WORK ITEM
The lines below that include "white" are to be found and copied.

++++ DATA UNDER STUDY ++++

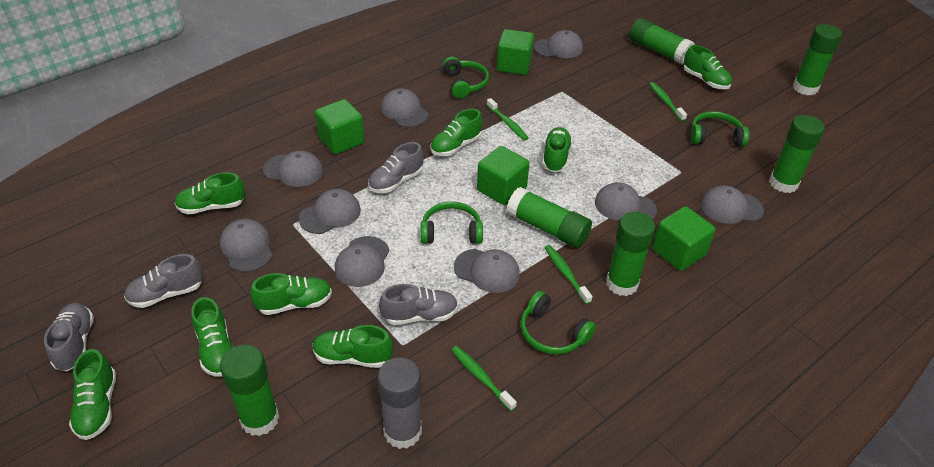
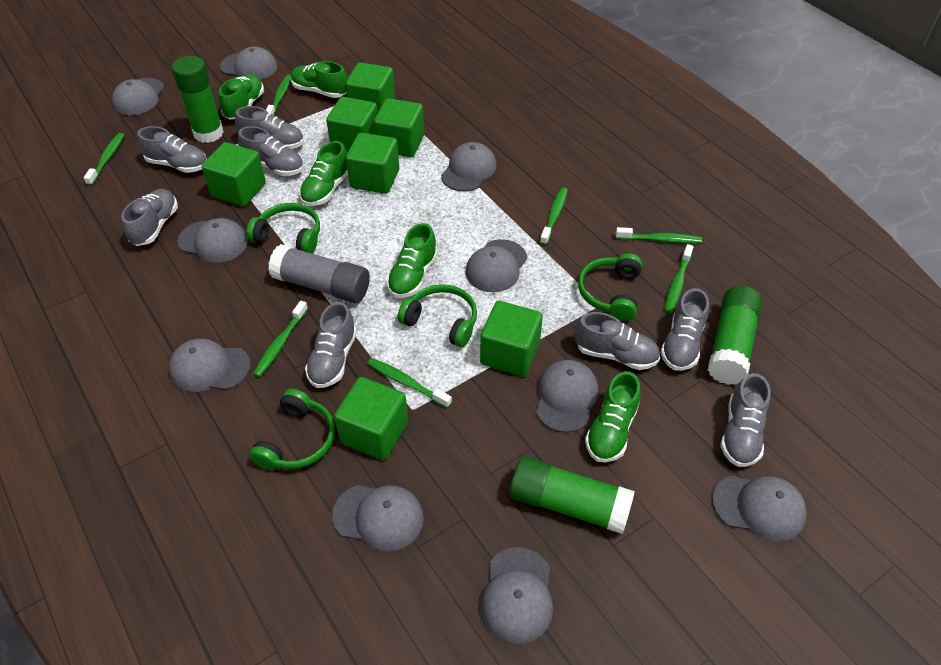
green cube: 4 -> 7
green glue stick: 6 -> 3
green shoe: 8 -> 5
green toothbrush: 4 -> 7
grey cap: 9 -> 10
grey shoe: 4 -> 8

++++
++++ DATA UNDER STUDY ++++

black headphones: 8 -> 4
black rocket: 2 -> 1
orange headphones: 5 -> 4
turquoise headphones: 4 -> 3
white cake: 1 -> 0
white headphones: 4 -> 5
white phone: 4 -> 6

++++

RESPONSE AREA
white cake: 1 -> 0
white headphones: 4 -> 5
white phone: 4 -> 6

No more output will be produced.